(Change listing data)
····················
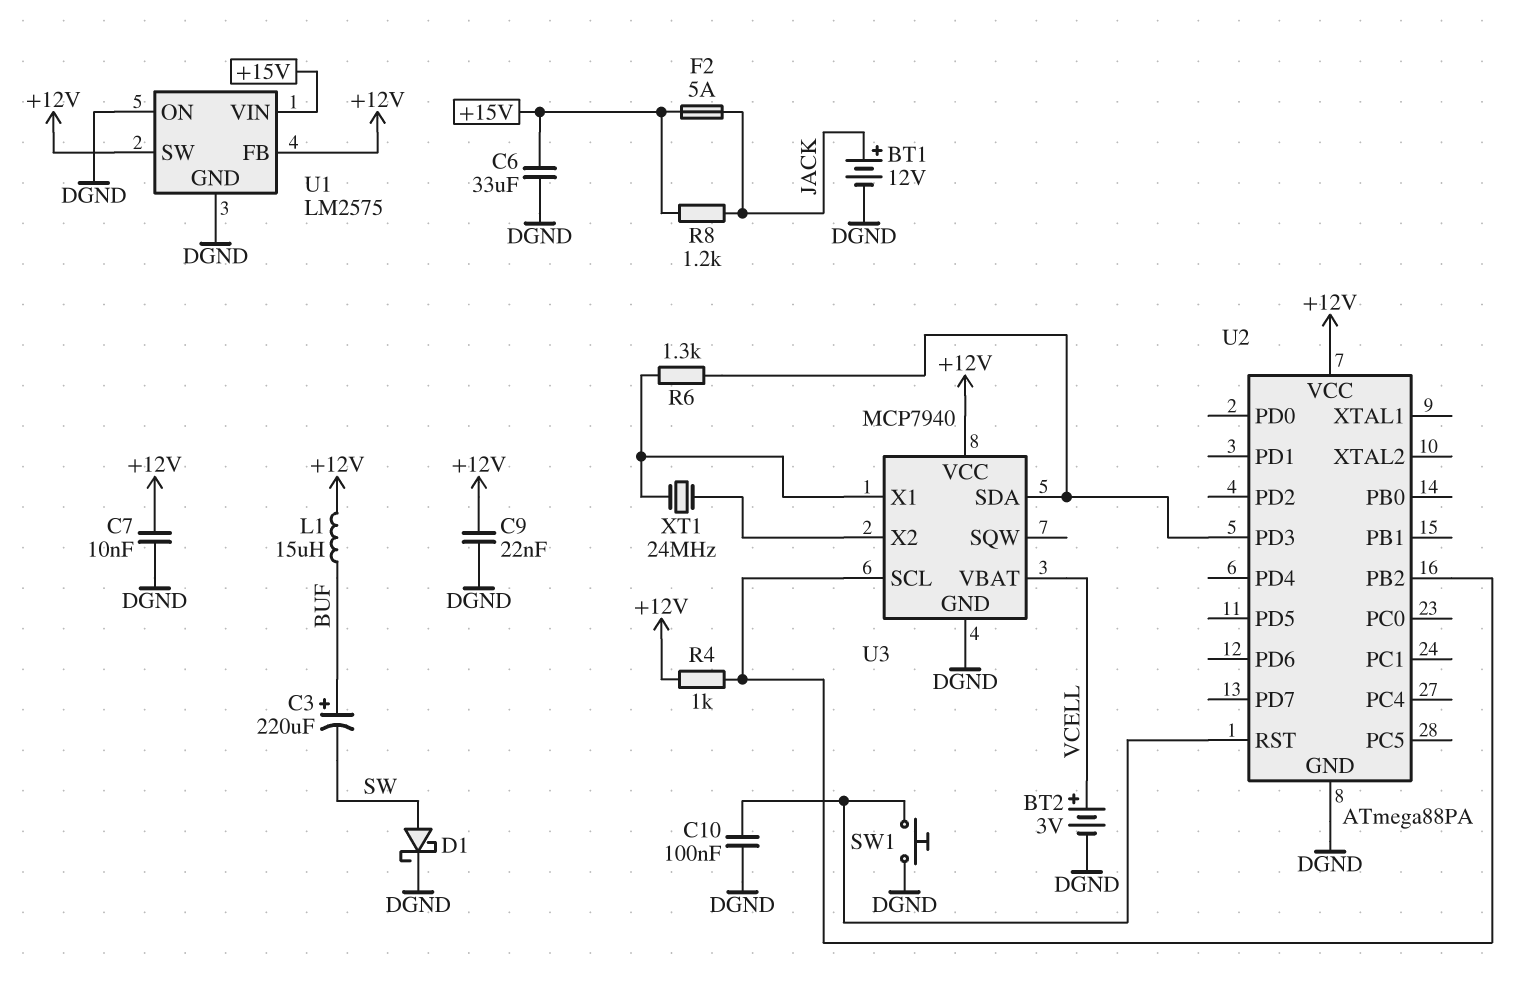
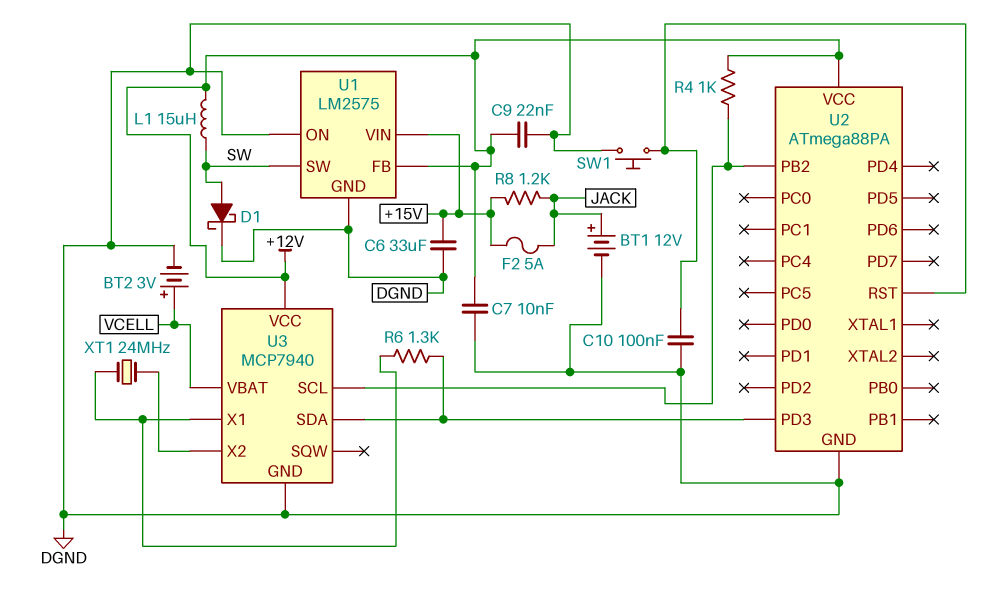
C3: 220uF (plus BUF, minus SW) -> none
L1: 15uH (+12V, BUF) -> 15uH (+12V, SW)
U1 pin SW: +12V -> SW

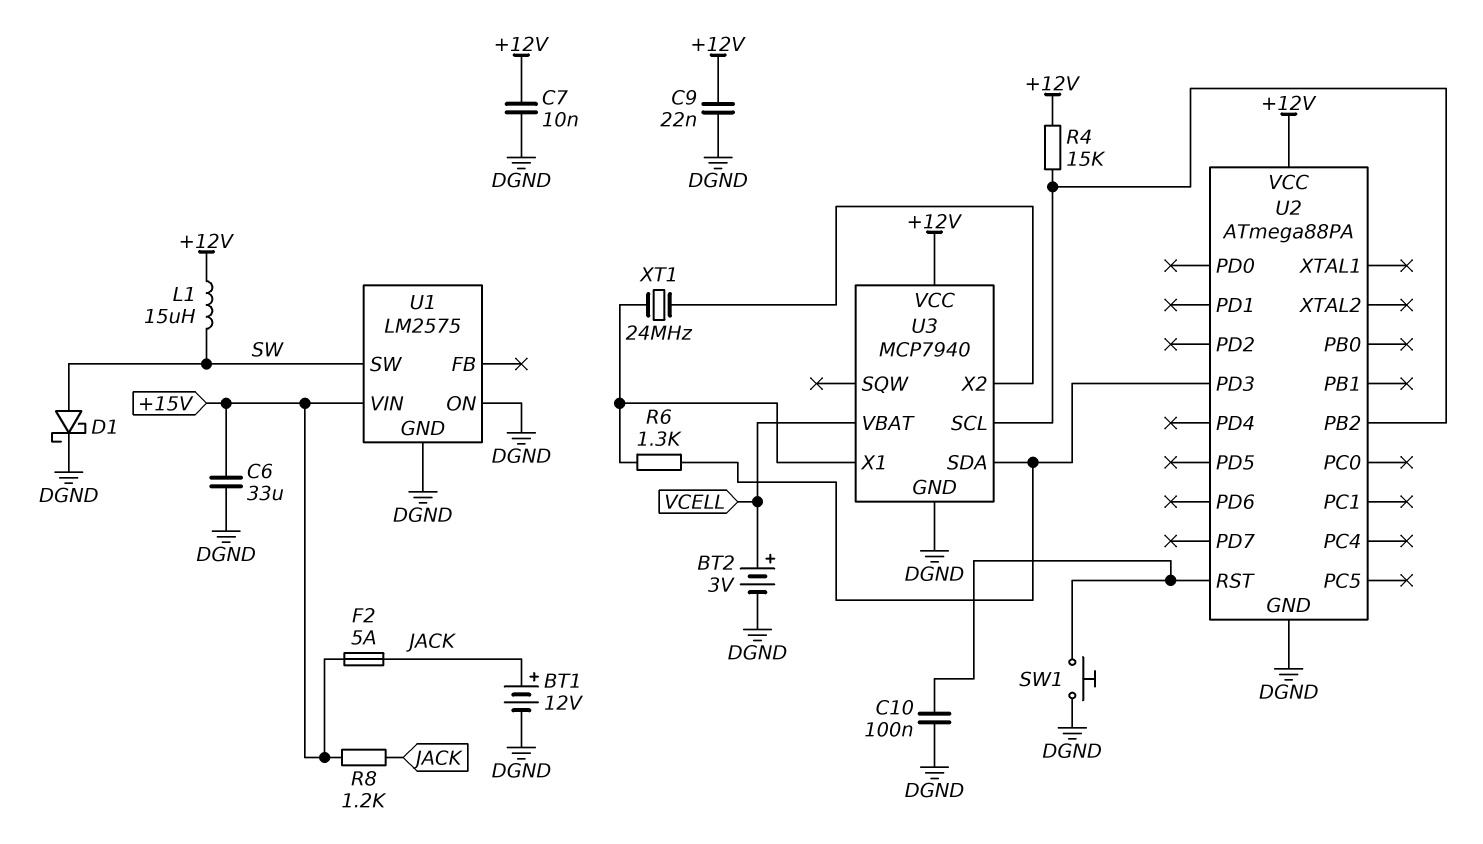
R4: 1k (+12V, U2/PB2) -> 15k (+12V, U2/PB2)
U1 pin FB: +12V -> none

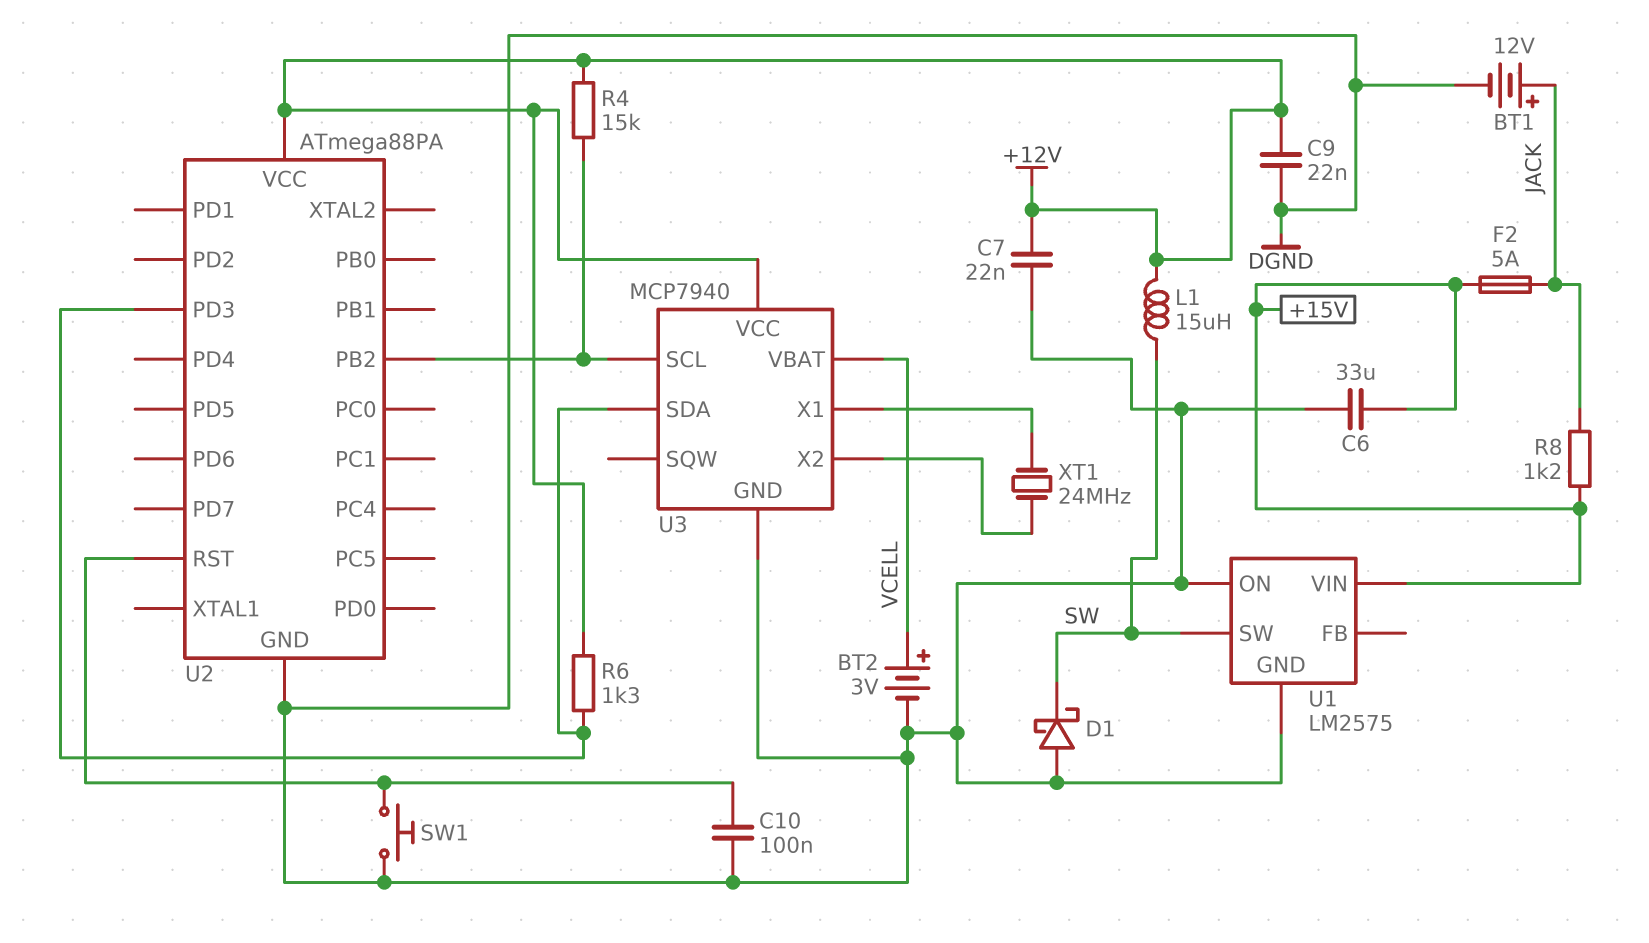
C7: 10nF (+12V, DGND) -> 22nF (+12V, DGND)
D1: schottky (A SW, K DGND) -> schottky (A DGND, K SW)
R6: 1.3k (U2/PD3, U3/X1) -> 1.3k (+12V, U2/PD3)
····················
* **DESCRIPTION OF THE TASK**
In the copy, include every record exactly and no pictures.

* **THE ANSWER**
C3: 220uF (plus BUF, minus SW) -> none
L1: 15uH (+12V, BUF) -> 15uH (+12V, SW)
U1 pin SW: +12V -> SW

R4: 1k (+12V, U2/PB2) -> 15k (+12V, U2/PB2)
U1 pin FB: +12V -> none

C7: 10nF (+12V, DGND) -> 22nF (+12V, DGND)
D1: schottky (A SW, K DGND) -> schottky (A DGND, K SW)
R6: 1.3k (U2/PD3, U3/X1) -> 1.3k (+12V, U2/PD3)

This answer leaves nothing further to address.